▸ WHAT IS EXPECTED
Below are some records. Quote exactly the lines from the one that contains "PIXELS2 pin DIN: A0 -> 9" through the last, both included, and leave out the pictures.

** SUPPLIED MATERIAL follows **

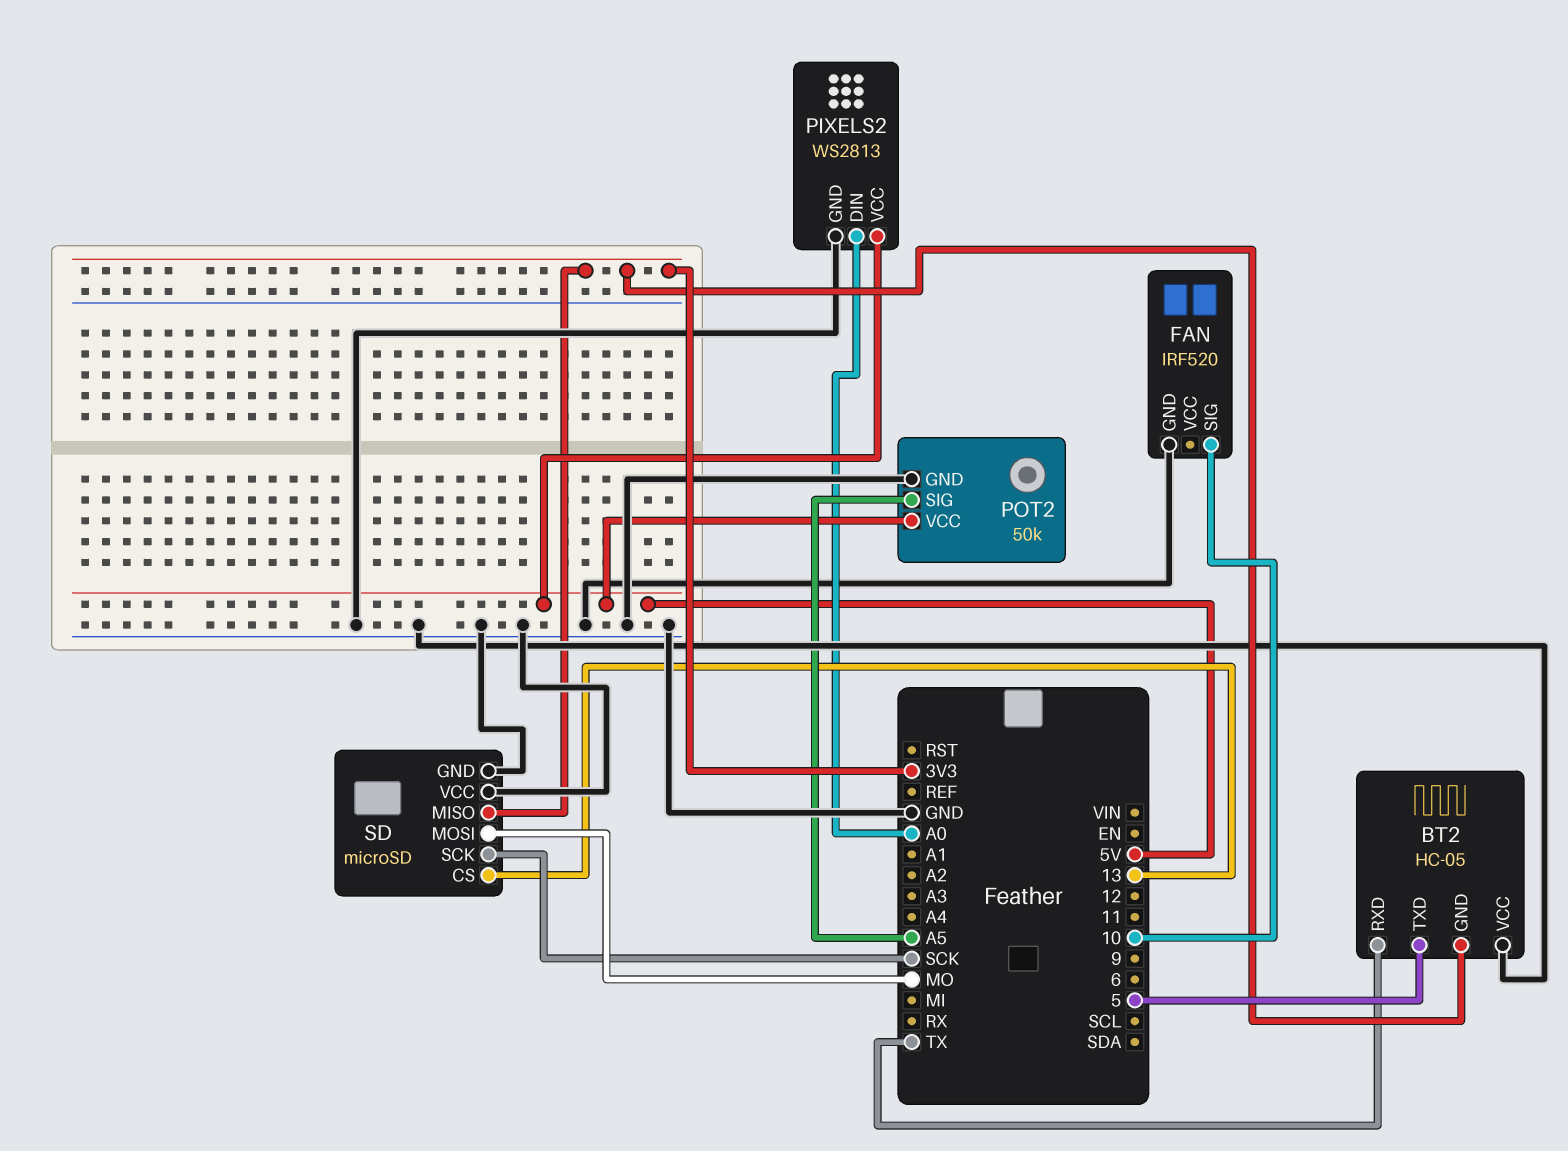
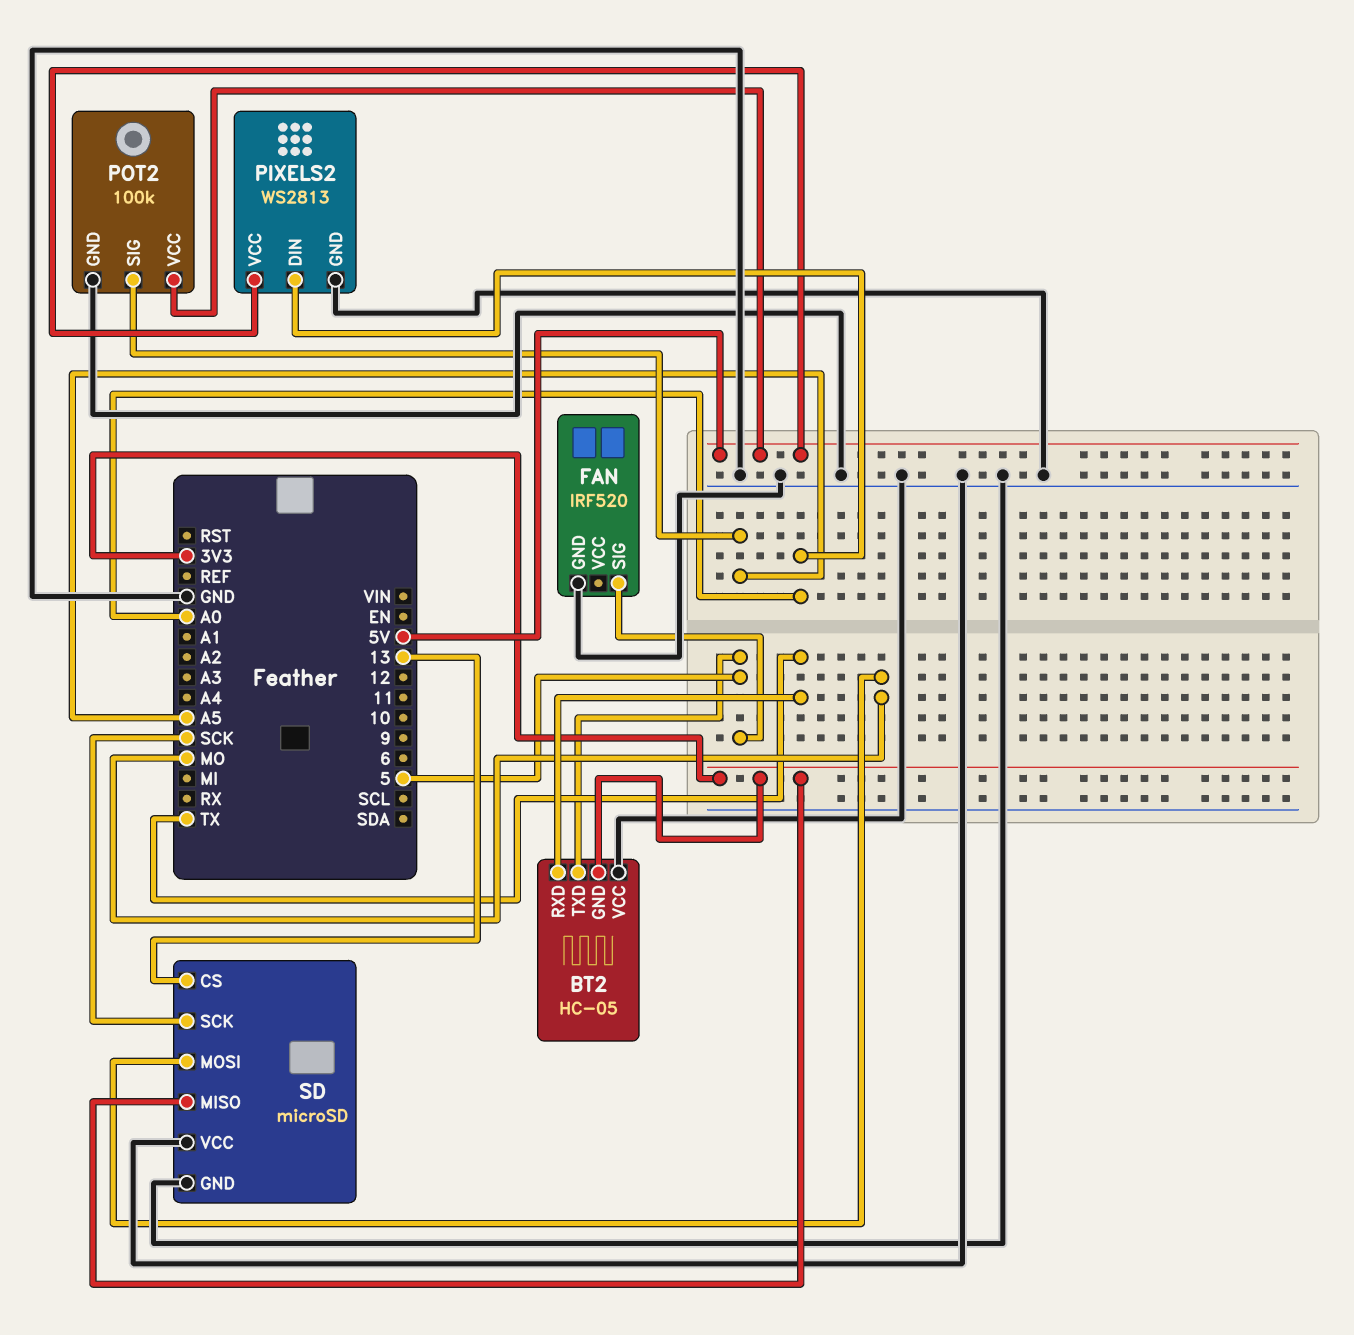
FAN pin SIG: 10 -> 5
POT2: 50k -> 100k

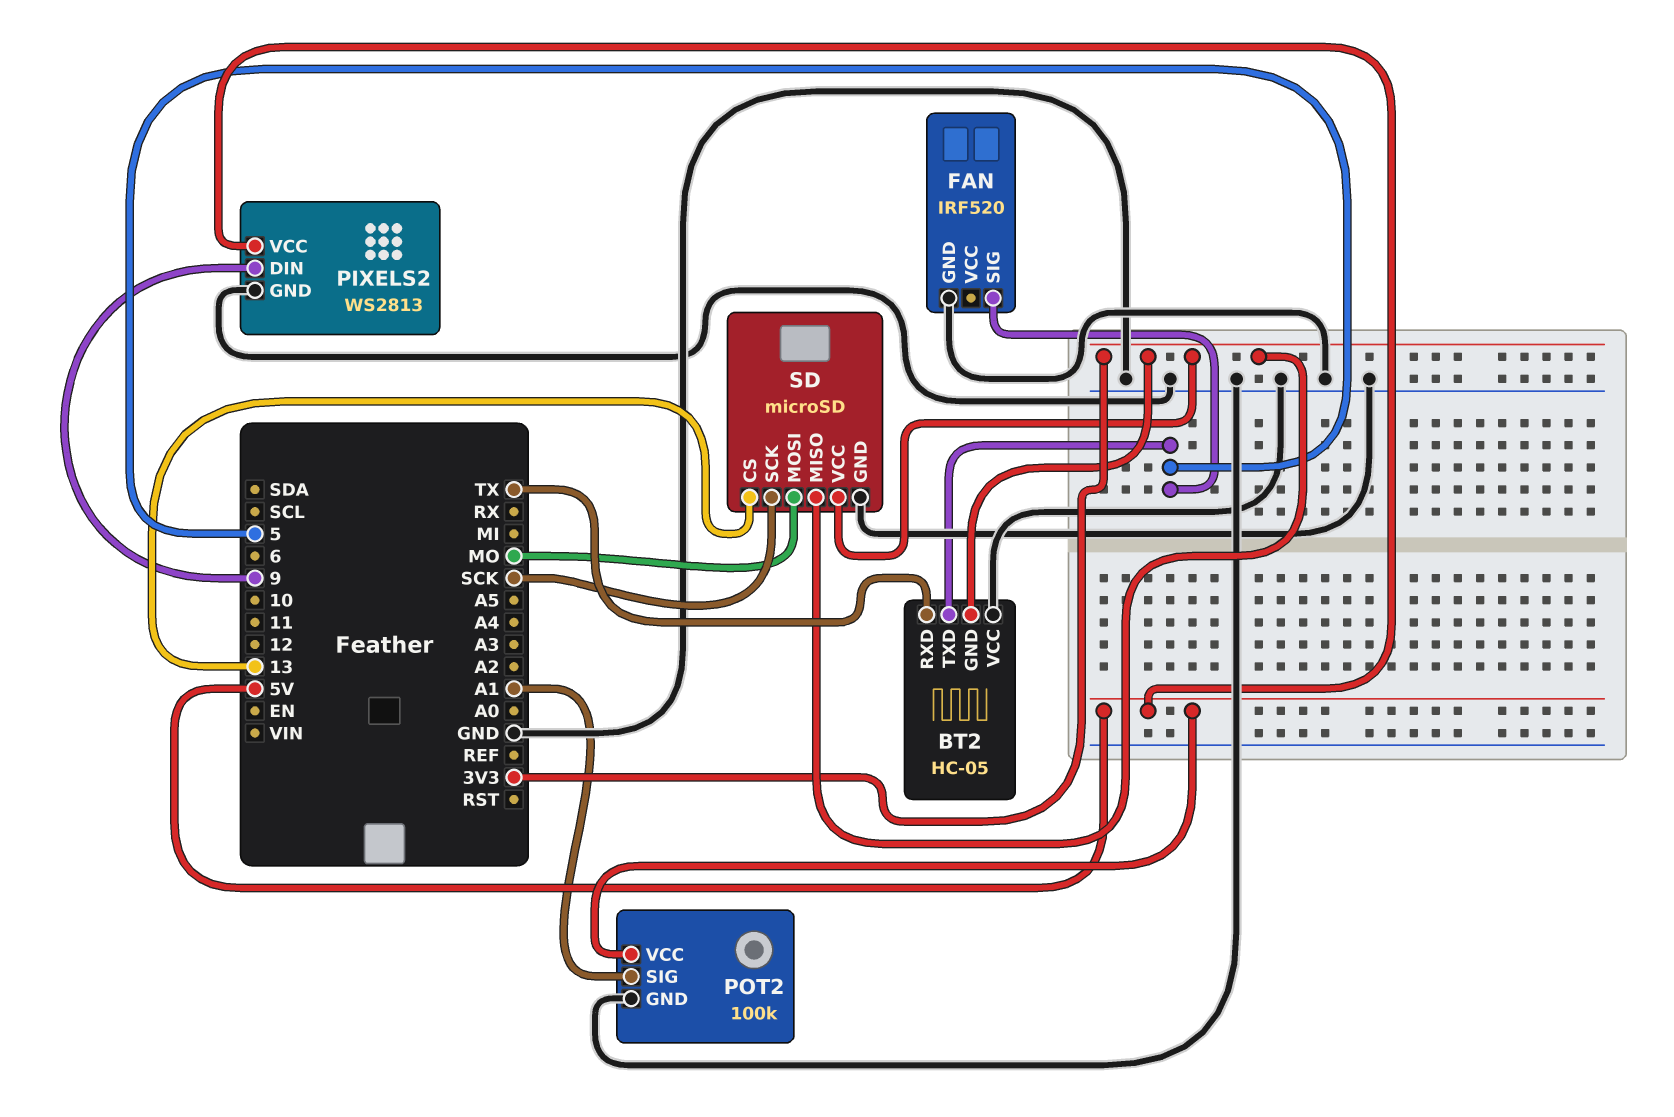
PIXELS2 pin DIN: A0 -> 9
POT2 pin SIG: A5 -> A1
SD pin VCC: GND -> 3V3

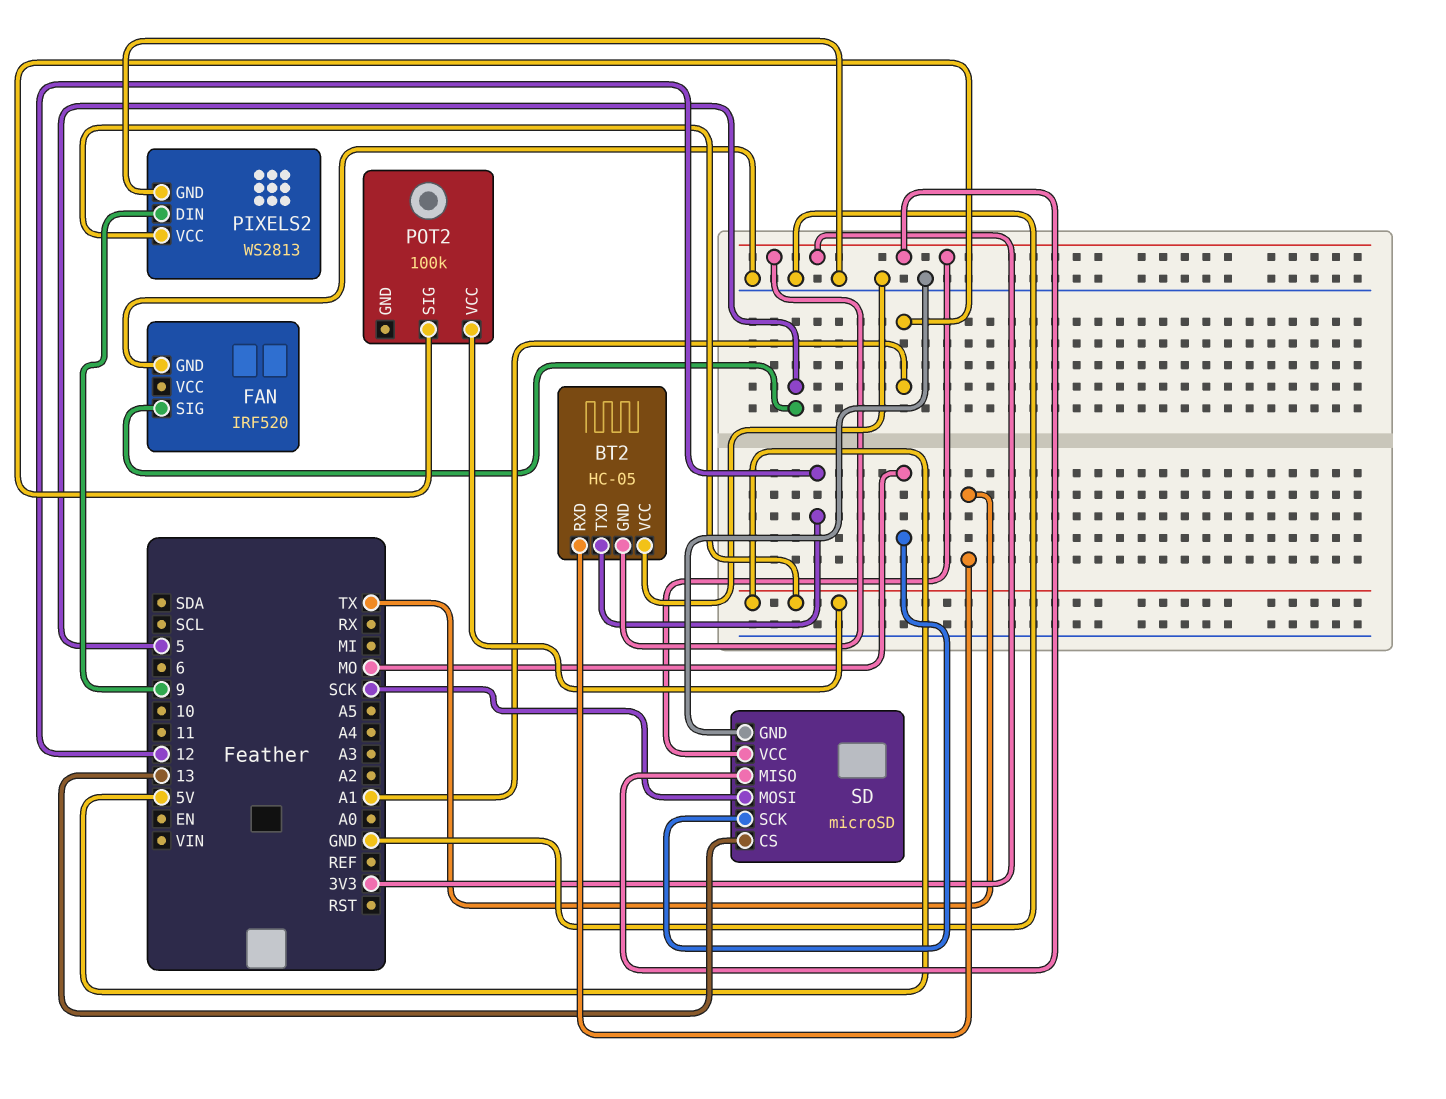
BT2 pin TXD: 5 -> 12
POT2 pin GND: GND -> none
SD pin MOSI: MO -> SCK
SD pin SCK: SCK -> MO

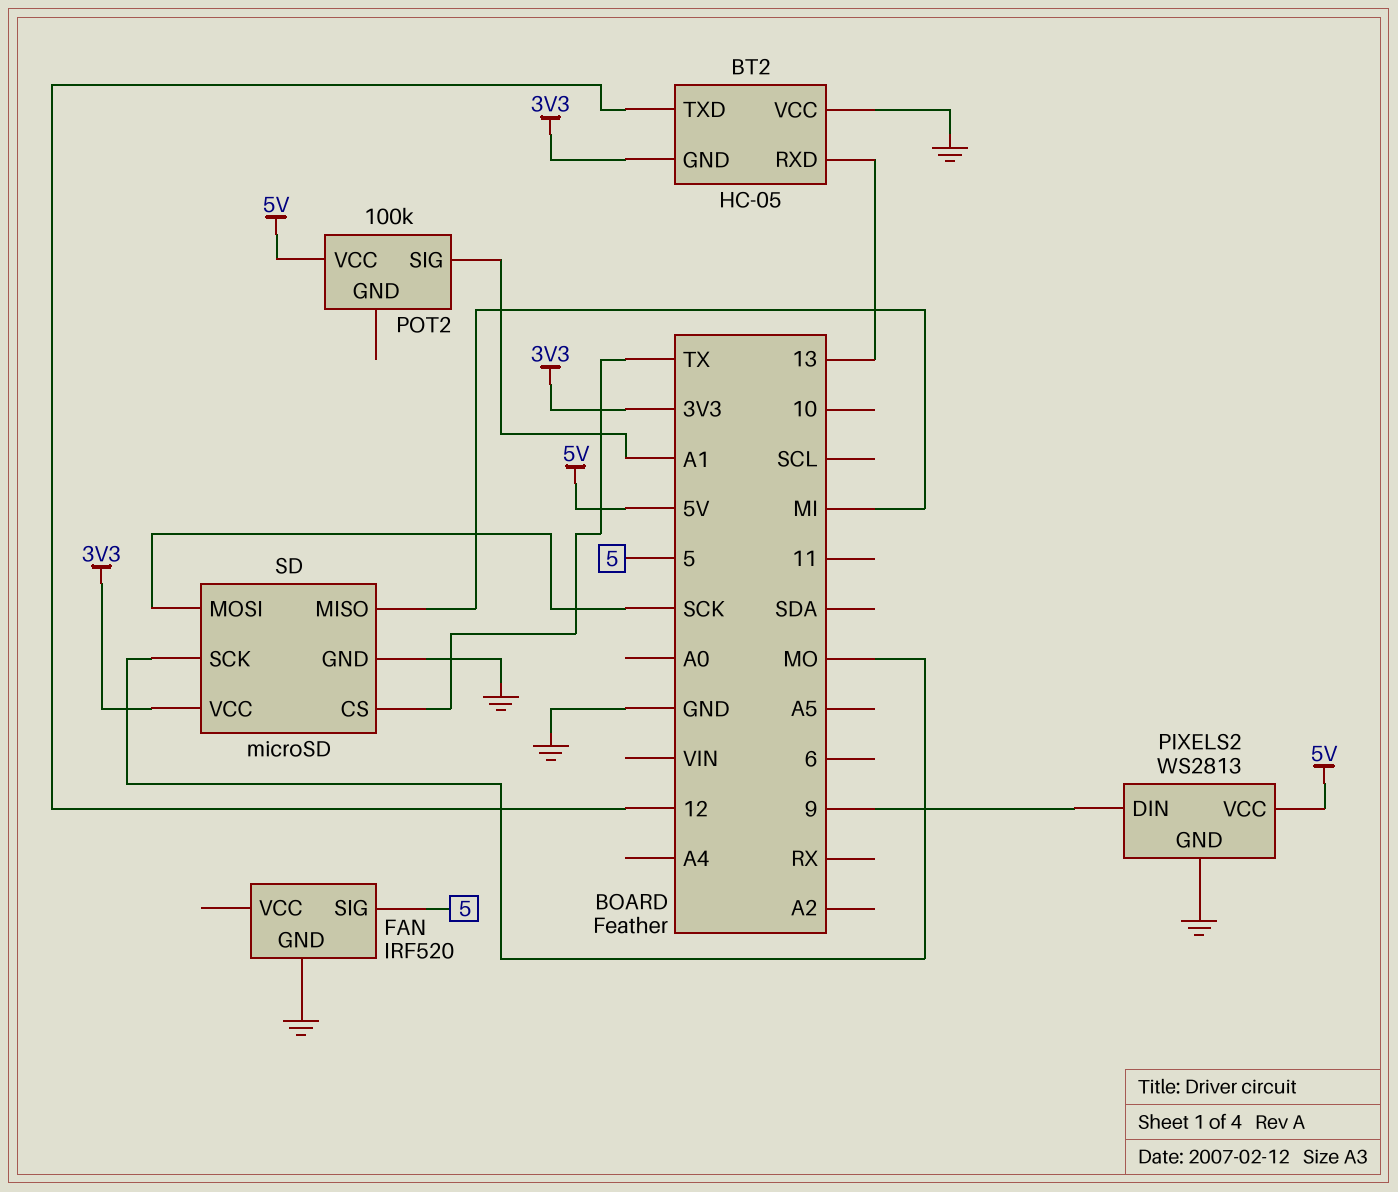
BT2 pin RXD: TX -> 13
SD pin CS: 13 -> TX
SD pin MISO: 3V3 -> MI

** End of SUPPLIED MATERIAL **

▸ FINISHED EXERCISE
PIXELS2 pin DIN: A0 -> 9
POT2 pin SIG: A5 -> A1
SD pin VCC: GND -> 3V3

BT2 pin TXD: 5 -> 12
POT2 pin GND: GND -> none
SD pin MOSI: MO -> SCK
SD pin SCK: SCK -> MO

BT2 pin RXD: TX -> 13
SD pin CS: 13 -> TX
SD pin MISO: 3V3 -> MI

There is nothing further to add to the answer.